--- Start Records provided ---

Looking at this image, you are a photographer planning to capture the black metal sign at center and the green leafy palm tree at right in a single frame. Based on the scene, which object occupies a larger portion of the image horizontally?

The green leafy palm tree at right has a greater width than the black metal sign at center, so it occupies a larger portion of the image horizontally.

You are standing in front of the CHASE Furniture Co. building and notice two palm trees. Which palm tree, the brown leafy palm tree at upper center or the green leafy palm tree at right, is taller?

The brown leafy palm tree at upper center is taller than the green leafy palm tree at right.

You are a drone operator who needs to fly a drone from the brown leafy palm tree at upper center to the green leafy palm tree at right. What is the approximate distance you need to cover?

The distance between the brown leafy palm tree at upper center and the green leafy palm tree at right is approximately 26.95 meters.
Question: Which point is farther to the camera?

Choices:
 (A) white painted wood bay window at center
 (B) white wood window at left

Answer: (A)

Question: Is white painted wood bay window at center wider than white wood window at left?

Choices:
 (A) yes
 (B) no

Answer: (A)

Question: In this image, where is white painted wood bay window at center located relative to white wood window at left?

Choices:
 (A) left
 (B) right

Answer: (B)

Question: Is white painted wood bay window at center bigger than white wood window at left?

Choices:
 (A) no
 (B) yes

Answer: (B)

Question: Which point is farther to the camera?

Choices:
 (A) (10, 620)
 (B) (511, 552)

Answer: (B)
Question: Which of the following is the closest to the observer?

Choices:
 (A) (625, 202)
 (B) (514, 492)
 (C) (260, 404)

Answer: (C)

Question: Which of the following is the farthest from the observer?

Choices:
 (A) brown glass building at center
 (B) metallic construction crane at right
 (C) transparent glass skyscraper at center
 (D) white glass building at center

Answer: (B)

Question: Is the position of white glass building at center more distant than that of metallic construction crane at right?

--- End Records provided ---

- [Stated task]:
Convert the lines from the start of the records through the line containing "You are a drone" into a Markdown table with the columns Row and Line, where Row numbers each line in order. Leave out blank lines.

- [Problem solution]:
| Row | Line |
|---|---|
| 1 | Looking at this image, you are a photographer planning to capture the black metal sign at center and the green leafy palm tree at right in a single frame. Based on the scene, which object occupies a larger portion of the image horizontally? |
| 2 | The green leafy palm tree at right has a greater width than the black metal sign at center, so it occupies a larger portion of the image horizontally. |
| 3 | You are standing in front of the CHASE Furniture Co. building and notice two palm trees. Which palm tree, the brown leafy palm tree at upper center or the green leafy palm tree at right, is taller? |
| 4 | The brown leafy palm tree at upper center is taller than the green leafy palm tree at right. |
| 5 | You are a drone operator who needs to fly a drone from the brown leafy palm tree at upper center to the green leafy palm tree at right. What is the approximate distance you need to cover? |